## Material provided:
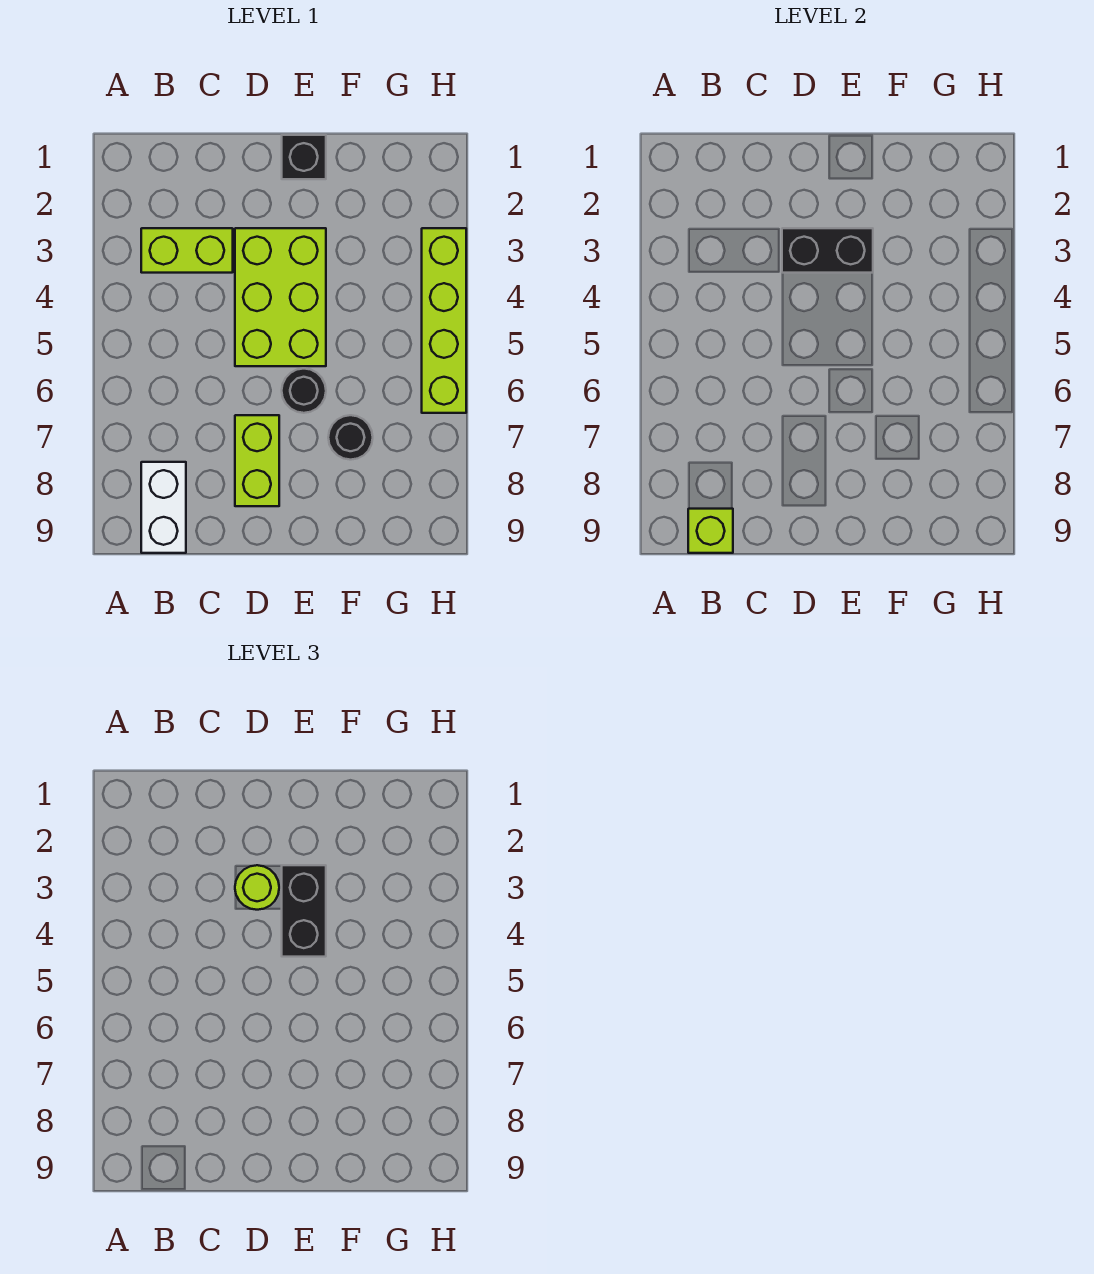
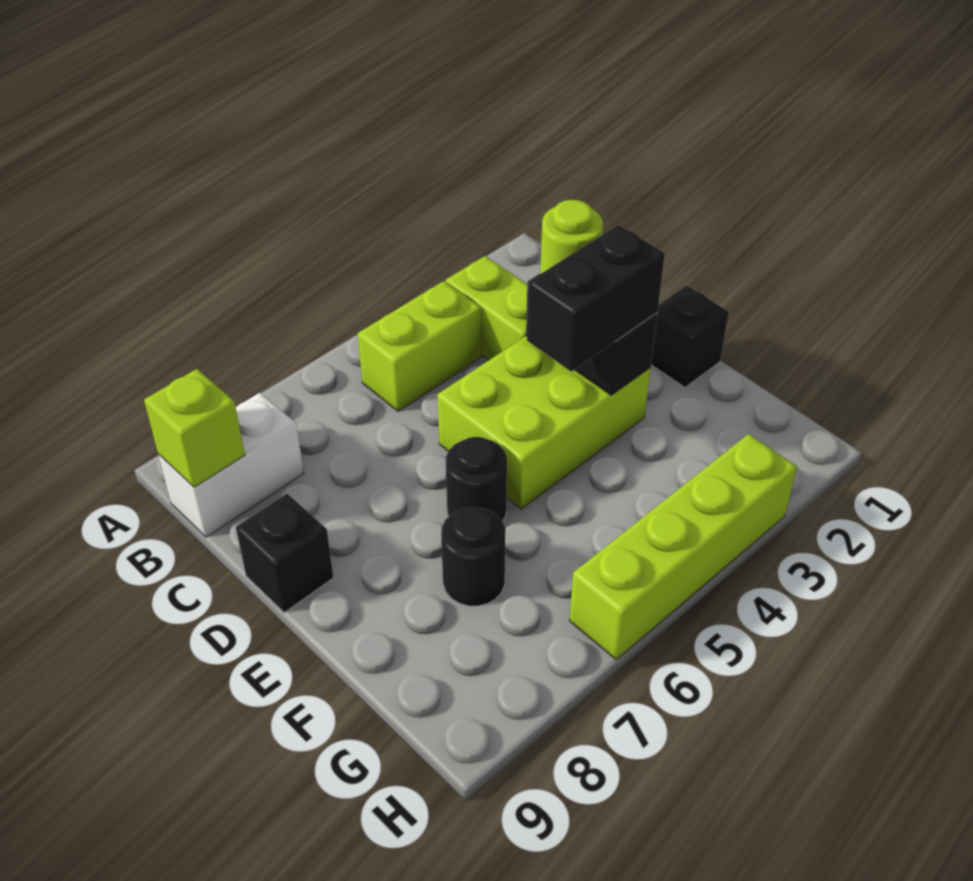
lime brick D7:D8 level 1 -> lime brick B4:B5 level 1
none -> black brick D9 level 1

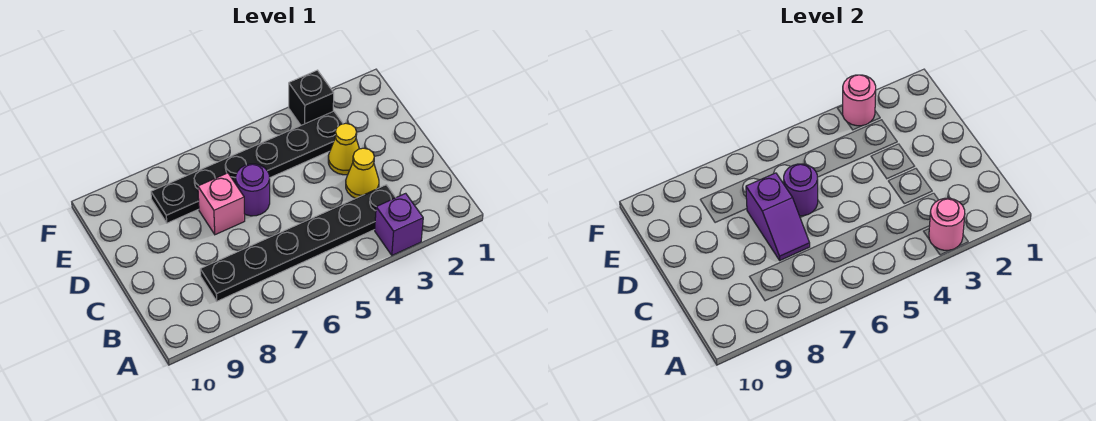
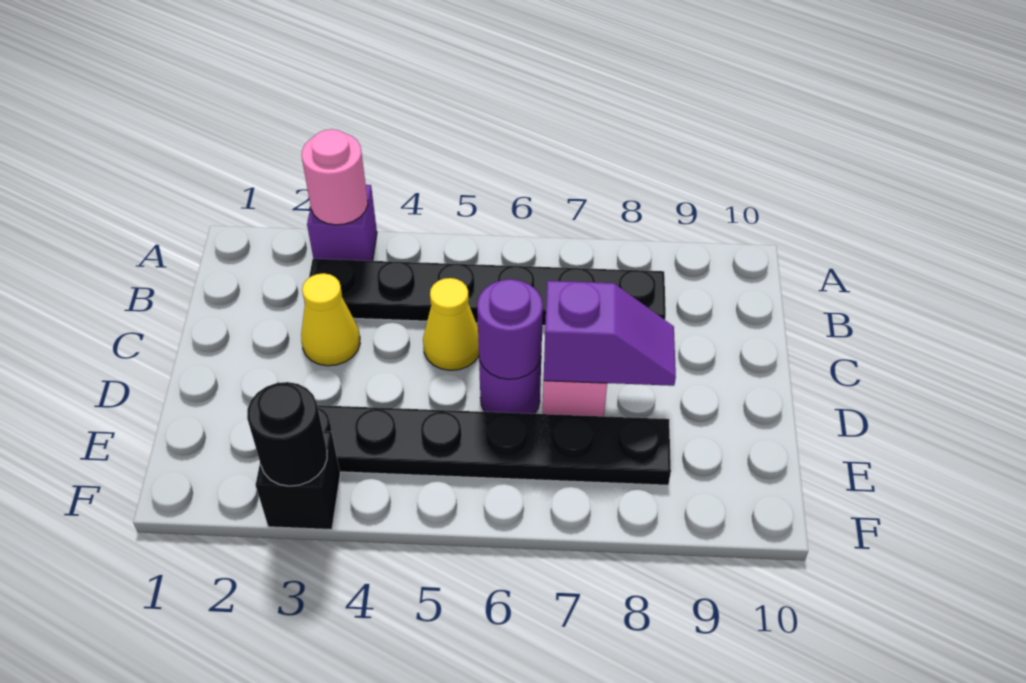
purple slope C7:D7 level 2 top D -> purple slope D7:D8 level 2 top 7
yellow cone D3 level 1 -> yellow cone C5 level 1
pink round brick F3 level 2 -> black round brick F3 level 2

## Work instruction:
An exact copy of all the data above is required; omit any pictures.

## Task answer:
lime brick D7:D8 level 1 -> lime brick B4:B5 level 1
none -> black brick D9 level 1

purple slope C7:D7 level 2 top D -> purple slope D7:D8 level 2 top 7
yellow cone D3 level 1 -> yellow cone C5 level 1
pink round brick F3 level 2 -> black round brick F3 level 2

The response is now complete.